Content starts

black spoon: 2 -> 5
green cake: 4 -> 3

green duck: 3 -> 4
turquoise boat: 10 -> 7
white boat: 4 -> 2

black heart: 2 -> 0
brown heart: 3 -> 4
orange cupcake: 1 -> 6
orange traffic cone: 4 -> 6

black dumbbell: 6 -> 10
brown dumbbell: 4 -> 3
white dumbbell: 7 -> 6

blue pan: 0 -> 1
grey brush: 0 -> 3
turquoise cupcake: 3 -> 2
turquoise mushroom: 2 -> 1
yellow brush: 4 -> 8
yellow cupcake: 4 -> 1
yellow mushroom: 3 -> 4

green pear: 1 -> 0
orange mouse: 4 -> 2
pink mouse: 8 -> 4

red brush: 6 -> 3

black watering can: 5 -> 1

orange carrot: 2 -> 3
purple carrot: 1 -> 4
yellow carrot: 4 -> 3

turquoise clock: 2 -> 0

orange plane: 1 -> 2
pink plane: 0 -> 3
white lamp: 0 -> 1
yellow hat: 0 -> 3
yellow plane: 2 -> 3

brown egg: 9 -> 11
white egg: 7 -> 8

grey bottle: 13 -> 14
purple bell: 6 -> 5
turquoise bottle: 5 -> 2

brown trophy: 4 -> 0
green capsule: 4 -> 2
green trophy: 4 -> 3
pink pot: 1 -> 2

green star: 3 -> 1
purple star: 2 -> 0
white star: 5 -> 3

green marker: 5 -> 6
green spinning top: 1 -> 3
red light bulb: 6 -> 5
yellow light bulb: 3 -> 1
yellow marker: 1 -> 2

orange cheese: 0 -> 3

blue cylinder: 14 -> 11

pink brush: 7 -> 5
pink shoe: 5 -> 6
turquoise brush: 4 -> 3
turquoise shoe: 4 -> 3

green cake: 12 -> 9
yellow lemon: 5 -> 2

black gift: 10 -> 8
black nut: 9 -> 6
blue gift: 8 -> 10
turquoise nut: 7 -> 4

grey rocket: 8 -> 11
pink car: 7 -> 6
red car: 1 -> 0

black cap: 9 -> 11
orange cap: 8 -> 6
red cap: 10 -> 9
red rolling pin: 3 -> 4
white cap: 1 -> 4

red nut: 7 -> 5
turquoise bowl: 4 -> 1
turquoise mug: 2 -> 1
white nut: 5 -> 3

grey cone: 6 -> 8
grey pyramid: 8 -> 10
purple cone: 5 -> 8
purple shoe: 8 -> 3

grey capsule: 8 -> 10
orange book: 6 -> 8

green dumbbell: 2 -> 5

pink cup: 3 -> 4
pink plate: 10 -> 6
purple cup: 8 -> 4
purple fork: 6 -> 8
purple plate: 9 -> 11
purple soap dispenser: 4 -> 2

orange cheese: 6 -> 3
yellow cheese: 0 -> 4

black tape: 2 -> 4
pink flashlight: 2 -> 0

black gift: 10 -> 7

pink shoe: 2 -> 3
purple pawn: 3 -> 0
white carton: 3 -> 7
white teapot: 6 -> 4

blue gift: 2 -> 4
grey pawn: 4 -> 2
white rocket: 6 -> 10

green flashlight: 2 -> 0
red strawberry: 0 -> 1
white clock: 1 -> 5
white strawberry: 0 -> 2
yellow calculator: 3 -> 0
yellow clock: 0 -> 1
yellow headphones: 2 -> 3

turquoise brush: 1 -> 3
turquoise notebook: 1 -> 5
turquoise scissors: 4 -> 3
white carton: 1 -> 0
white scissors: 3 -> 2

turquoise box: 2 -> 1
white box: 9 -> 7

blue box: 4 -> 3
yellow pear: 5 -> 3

Content ends

* _Your instructions_: The answer is the run of lines above from the line containing "white nut: 5 -> 3" through the line containing "white rocket: 6 -> 10", copied exactly and alone.

* _Response_:
white nut: 5 -> 3

grey cone: 6 -> 8
grey pyramid: 8 -> 10
purple cone: 5 -> 8
purple shoe: 8 -> 3

grey capsule: 8 -> 10
orange book: 6 -> 8

green dumbbell: 2 -> 5

pink cup: 3 -> 4
pink plate: 10 -> 6
purple cup: 8 -> 4
purple fork: 6 -> 8
purple plate: 9 -> 11
purple soap dispenser: 4 -> 2

orange cheese: 6 -> 3
yellow cheese: 0 -> 4

black tape: 2 -> 4
pink flashlight: 2 -> 0

black gift: 10 -> 7

pink shoe: 2 -> 3
purple pawn: 3 -> 0
white carton: 3 -> 7
white teapot: 6 -> 4

blue gift: 2 -> 4
grey pawn: 4 -> 2
white rocket: 6 -> 10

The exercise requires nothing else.